Records excerpted from a collection:
§
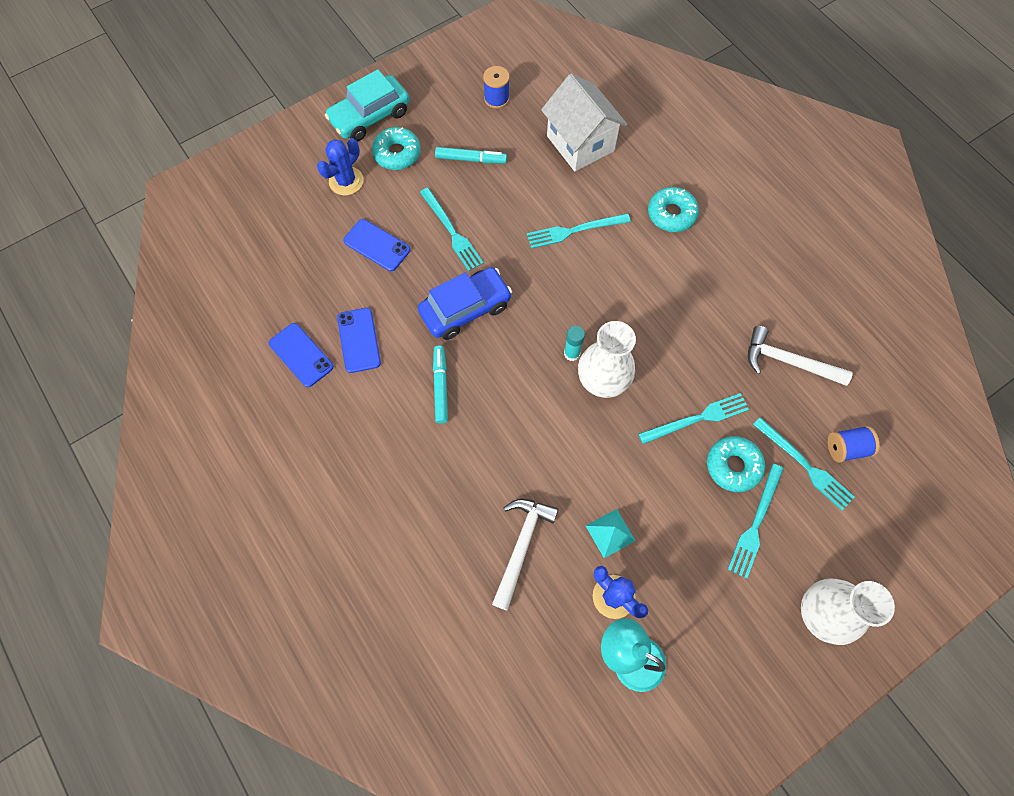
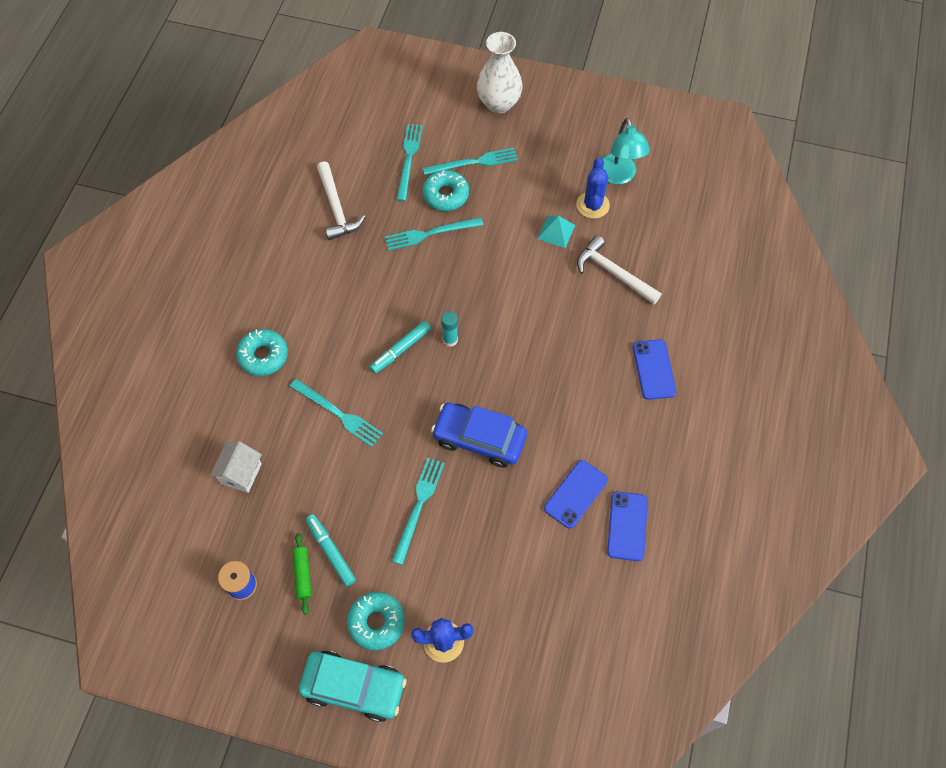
camera: 130 degrees left, 5 degrees down
(377, 245) = (483, 555): blue phone -> blue phone (654, 369)
(440, 386) = (556, 405): turquoise marker -> turquoise marker (400, 350)
(470, 134) = (303, 575): none -> green rolling pin
(522, 546) = (613, 273): white hammer -> white hammer turned 60 degrees clockwise
(580, 143) = (241, 473): white house -> white house, size x0.57
(602, 380) = (453, 306): white vase -> none
(697, 418) = (430, 234): turquoise fork -> turquoise fork turned 45 degrees counterclockwise
(846, 448) = (375, 144): blue spool -> none

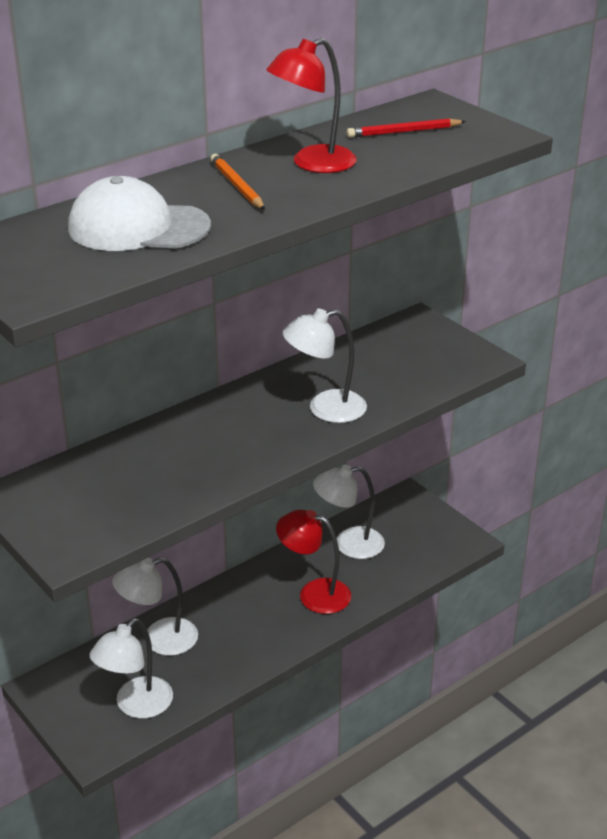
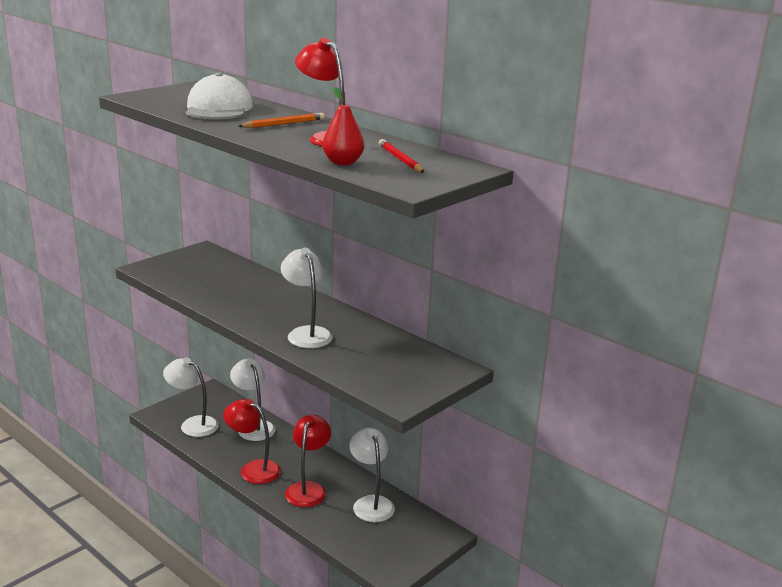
camera: 80 degrees right, 10 degrees down
(264, 641) = (253, 469): none -> red lamp
(419, 160) = (343, 162): none -> red pear

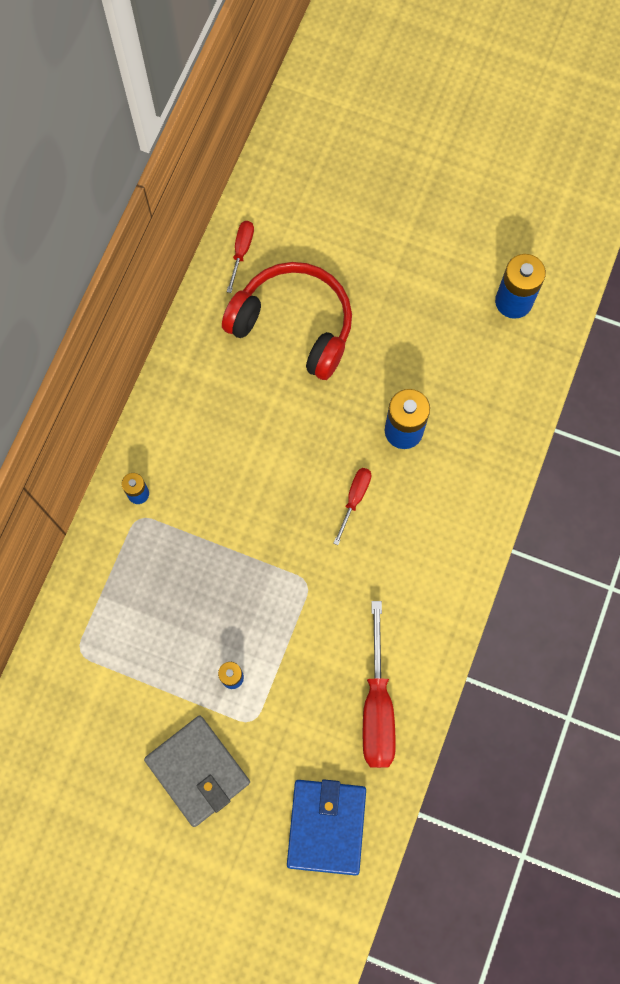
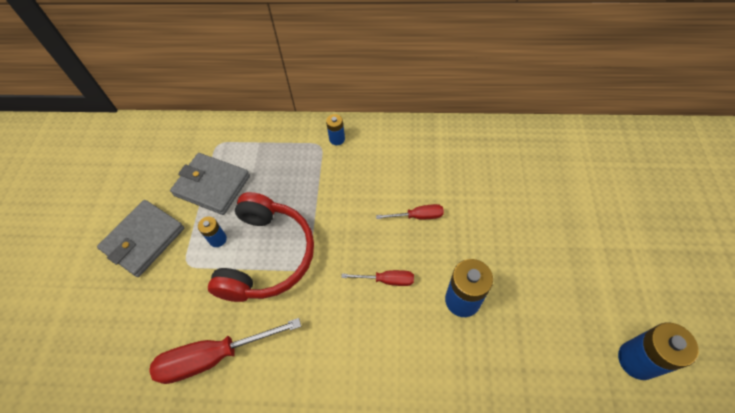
camera: 75 degrees right, 15 degrees down
(148, 671) = (212, 186): none -> grey wallet
(241, 252) = (545, 139): red screwdriver -> red screwdriver (418, 216)
(294, 325) = (509, 190): red headphones -> red headphones (267, 256)
(326, 826) = (107, 347): blue wallet -> none

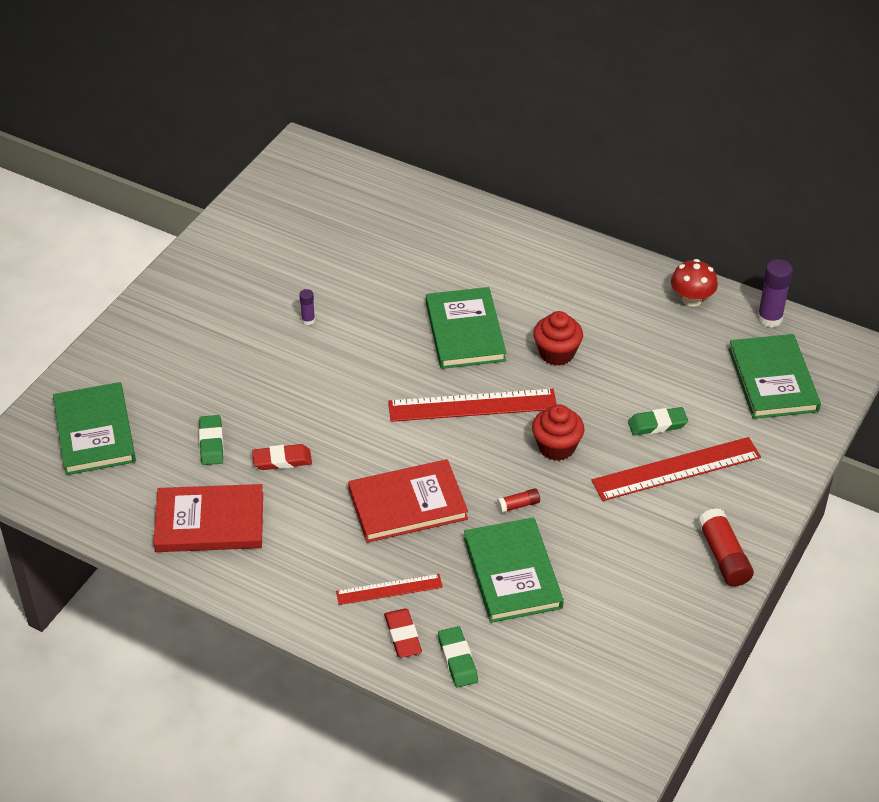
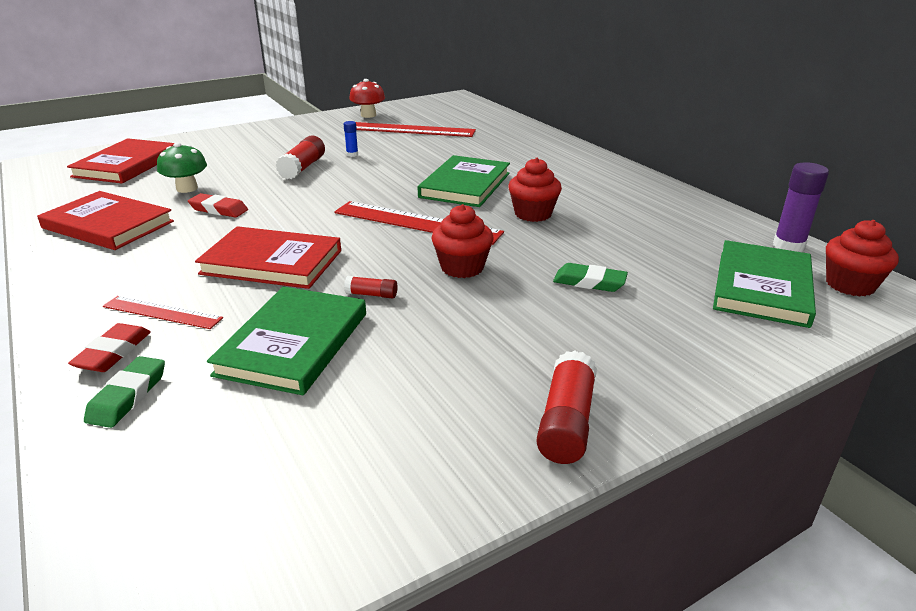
camera: 30 degrees right, 15 degrees down
(95, 432) = (127, 165): green book -> red book
(211, 443) = (187, 188): green eraser -> green mushroom
(284, 364) = (302, 168): none -> red glue stick
(308, 320) = (352, 154): purple glue stick -> blue glue stick
(676, 469) = (578, 321): red ruler -> red ruler (411, 130)
(691, 299) = (705, 215): red mushroom -> red mushroom (368, 115)
(826, 352) = (850, 285): none -> red cupcake

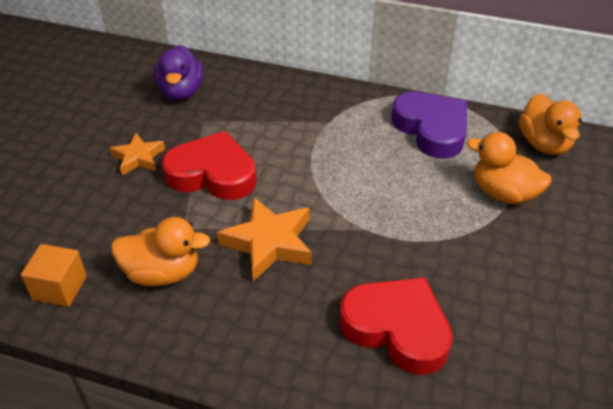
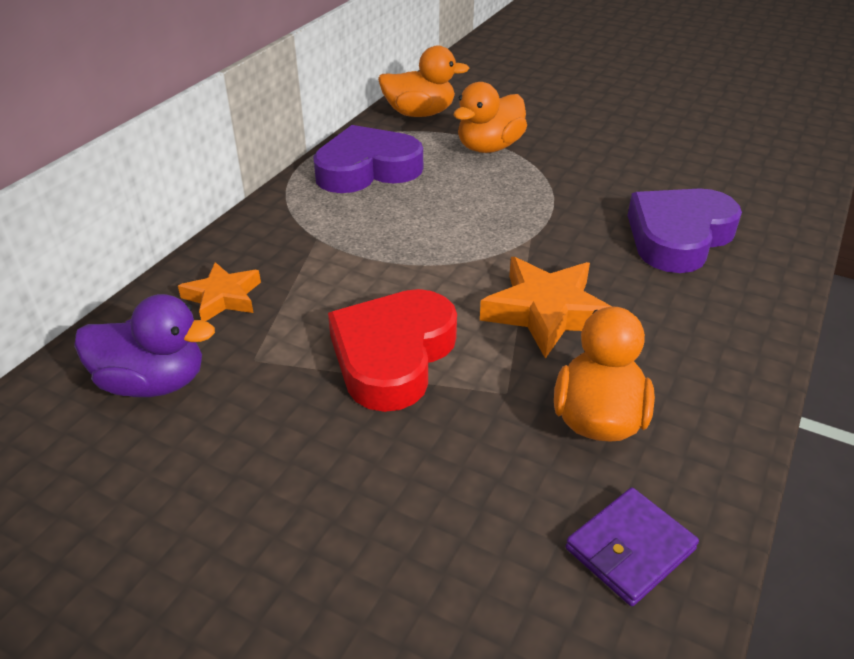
camera: 80 degrees left, 5 degrees down
(60, 288) = (630, 549): orange cube -> purple wallet
(138, 158) = (321, 444): orange star -> orange star (223, 297)
(397, 328) = (678, 237): red heart -> purple heart

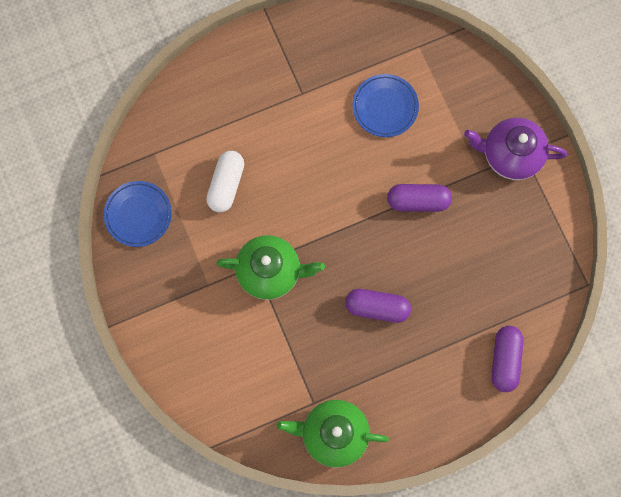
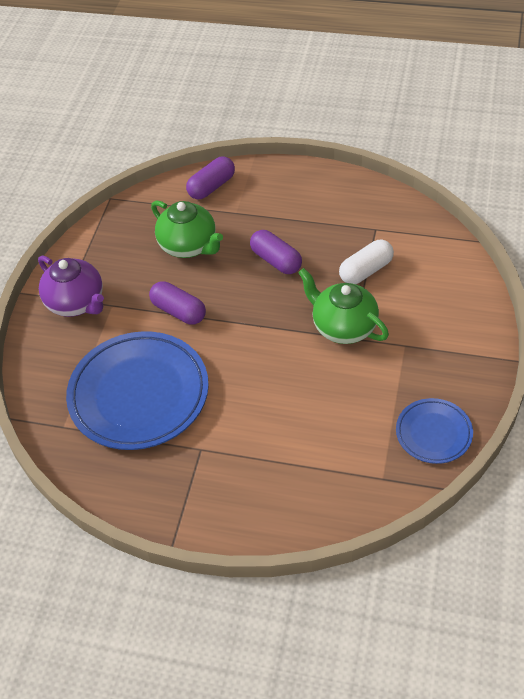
camera: 140 degrees left, 25 degrees down
(226, 185) = (332, 412): white capsule -> white capsule (366, 271)
(333, 434) = (375, 205): green teapot -> green teapot (189, 246)
(385, 107) = (139, 394): blue plate -> blue plate, size x1.95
§
* Work item
Once you reach the line containing "(826, 352) = (850, 285): none -> red cupcake", print it and every line after it exactly, through the end of the entries, without any pictures.

* The answer
(826, 352) = (850, 285): none -> red cupcake

camera: 80 degrees left, 5 degrees down
(60, 288) = (630, 549): orange cube -> purple wallet
(138, 158) = (321, 444): orange star -> orange star (223, 297)
(397, 328) = (678, 237): red heart -> purple heart

camera: 140 degrees left, 25 degrees down
(226, 185) = (332, 412): white capsule -> white capsule (366, 271)
(333, 434) = (375, 205): green teapot -> green teapot (189, 246)
(385, 107) = (139, 394): blue plate -> blue plate, size x1.95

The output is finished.